§ WORK TO COMPLETE
What is needed is an exact copy of the listing, with no pictures in it.
•••••
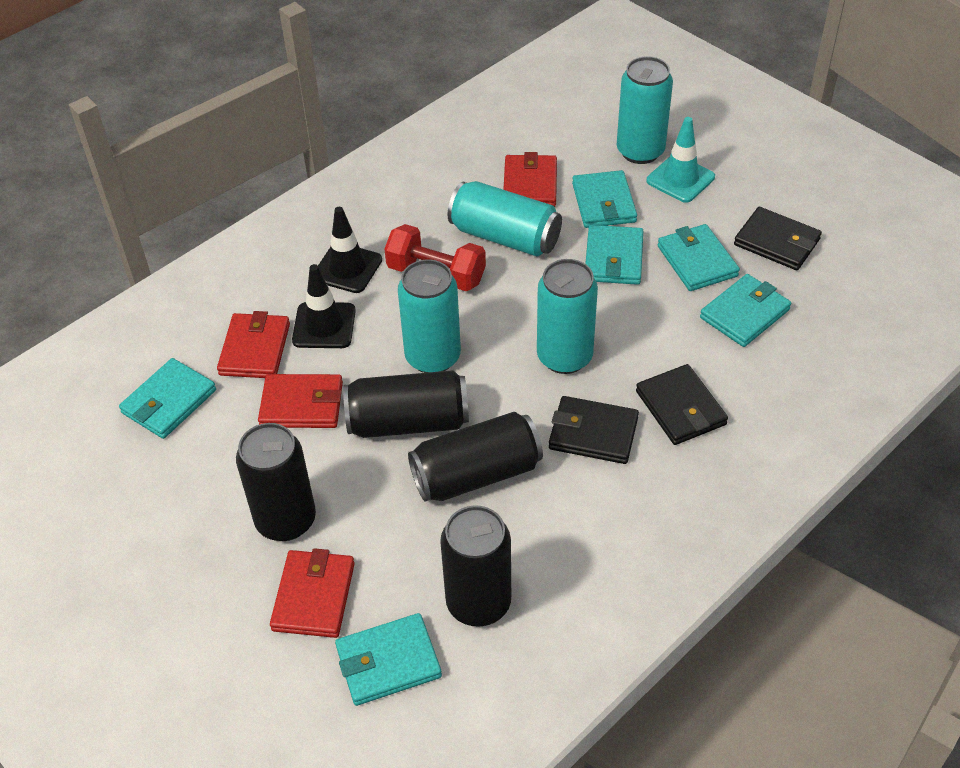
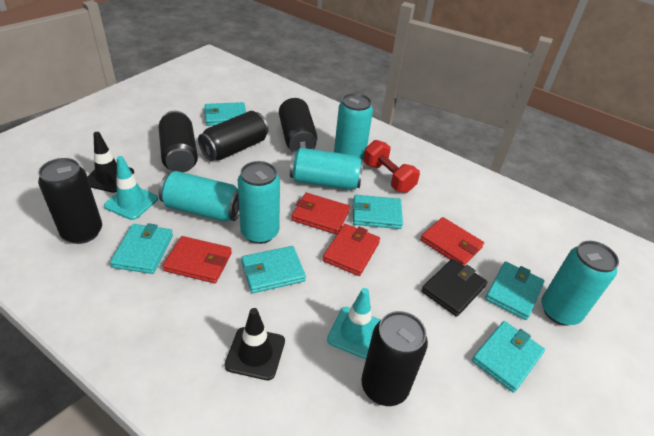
black can: 4 -> 5
black wallet: 3 -> 1
turquoise can: 4 -> 5
turquoise traffic cone: 1 -> 2

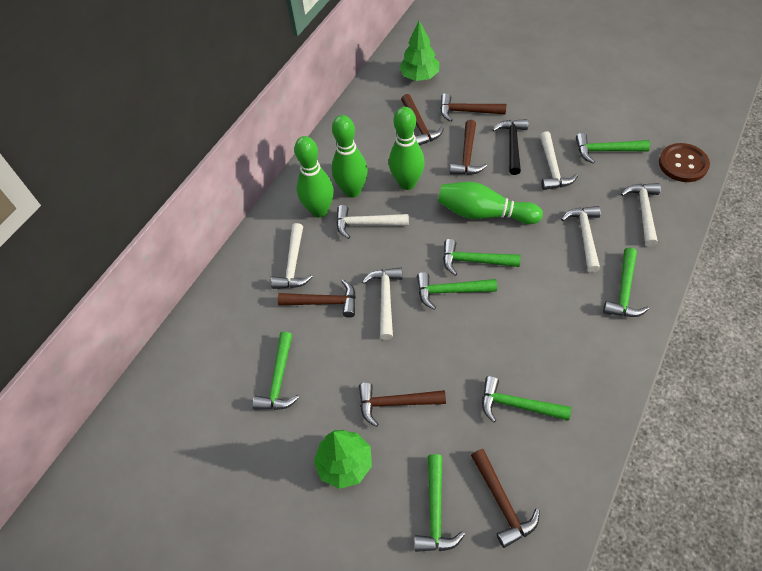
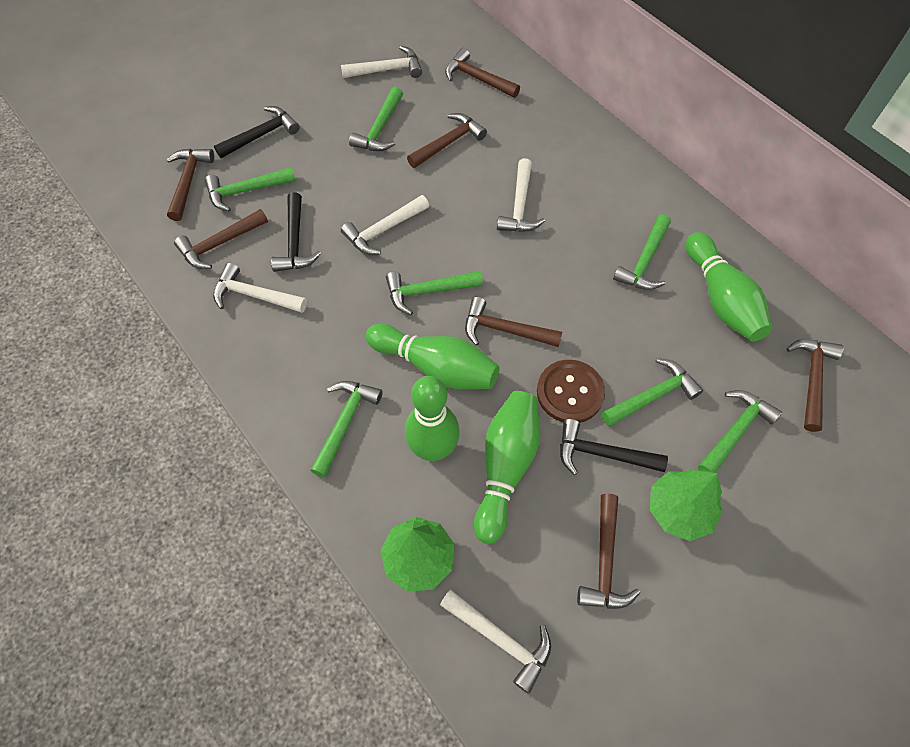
black hammer: 1 -> 3
brown hammer: 6 -> 7
white hammer: 6 -> 5

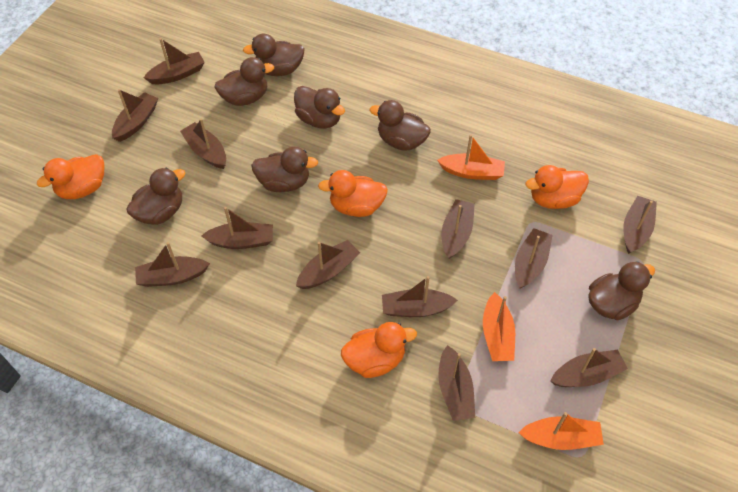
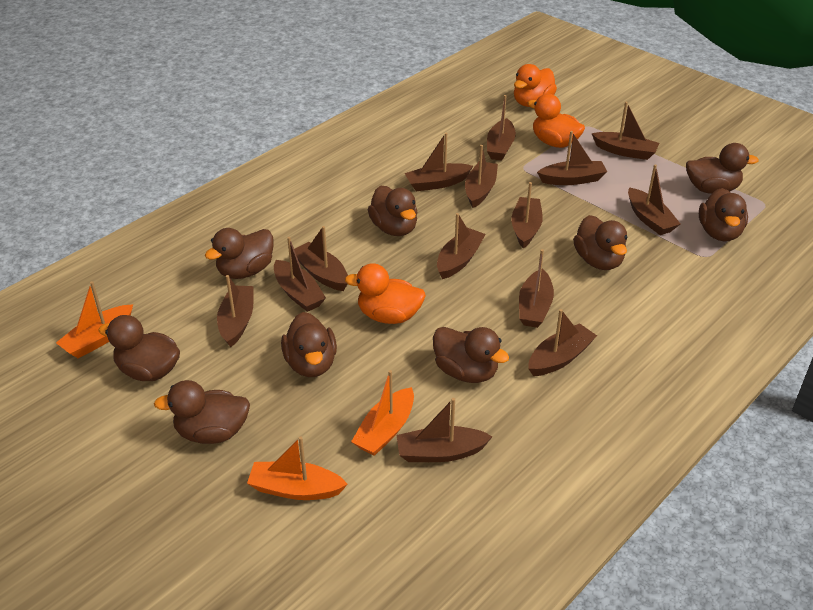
brown boat: 12 -> 14
brown duck: 7 -> 9
orange duck: 4 -> 3

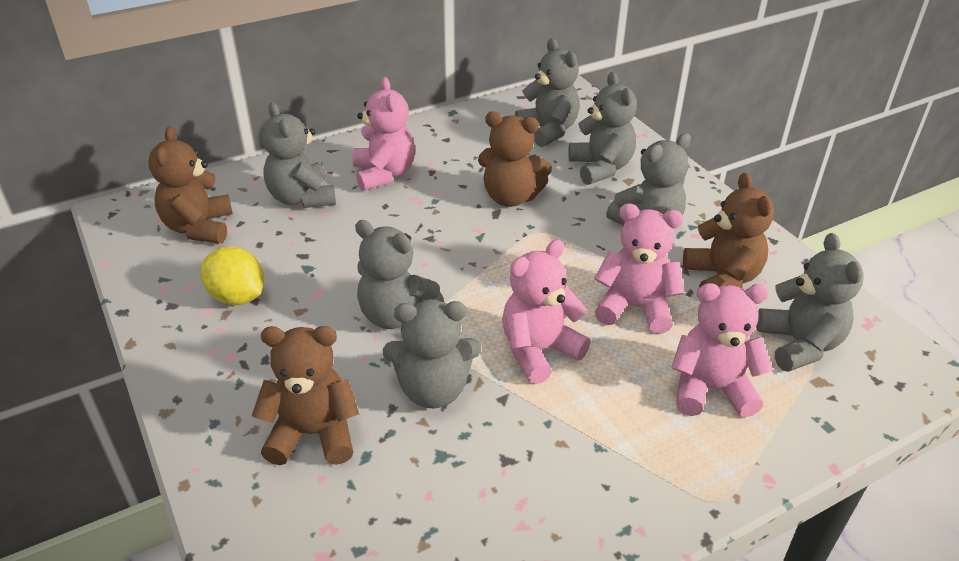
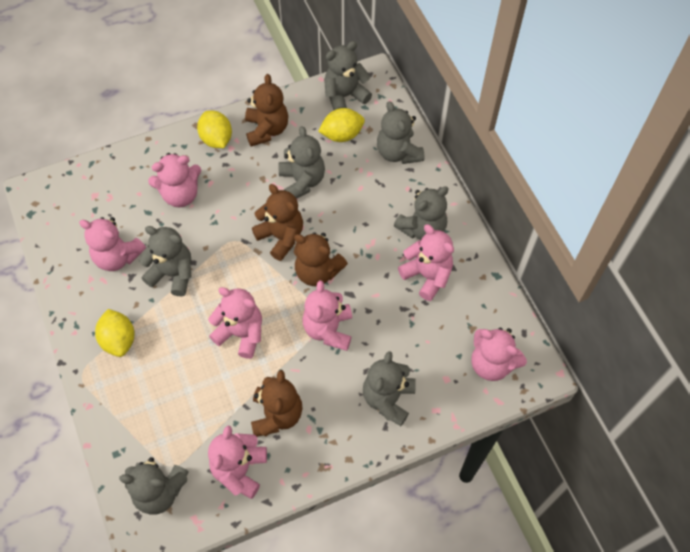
pink teddy bear: 4 -> 7
yellow lemon: 1 -> 3

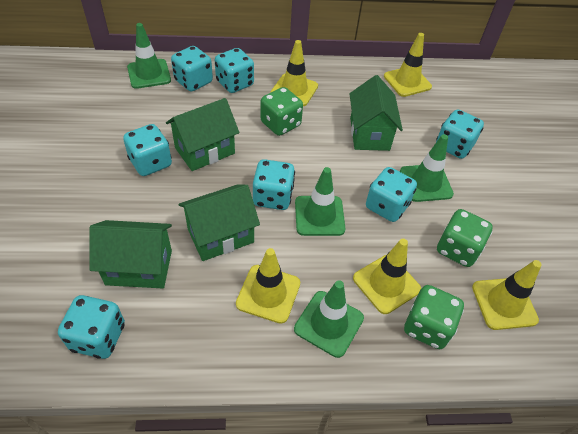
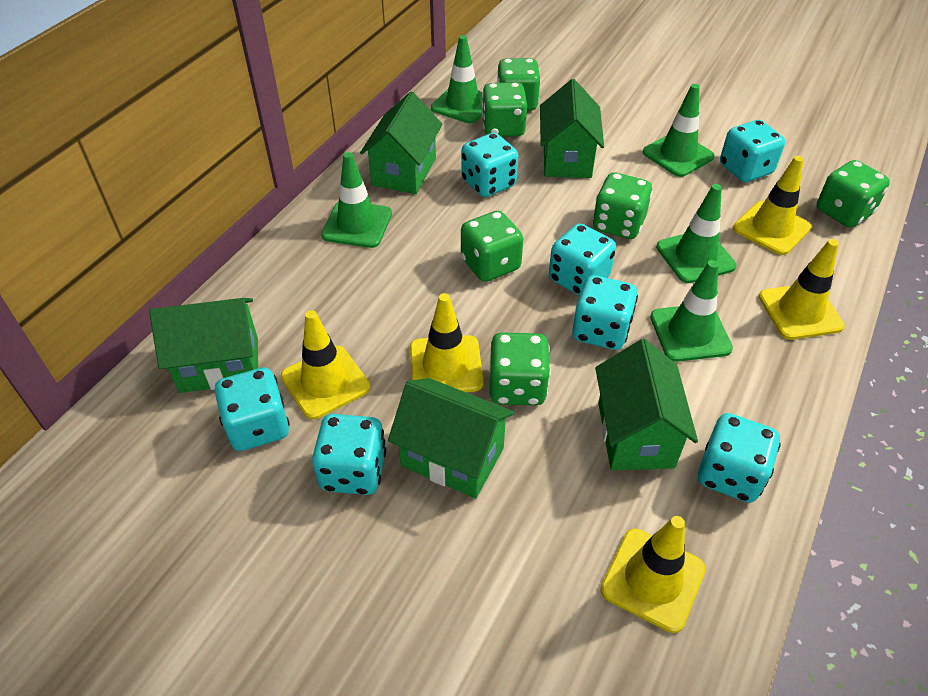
green dice: 3 -> 6
green house: 4 -> 5
green traffic cone: 4 -> 5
•••••
§ REPLY TO THE TASK
black can: 4 -> 5
black wallet: 3 -> 1
turquoise can: 4 -> 5
turquoise traffic cone: 1 -> 2

black hammer: 1 -> 3
brown hammer: 6 -> 7
white hammer: 6 -> 5

brown boat: 12 -> 14
brown duck: 7 -> 9
orange duck: 4 -> 3

pink teddy bear: 4 -> 7
yellow lemon: 1 -> 3

green dice: 3 -> 6
green house: 4 -> 5
green traffic cone: 4 -> 5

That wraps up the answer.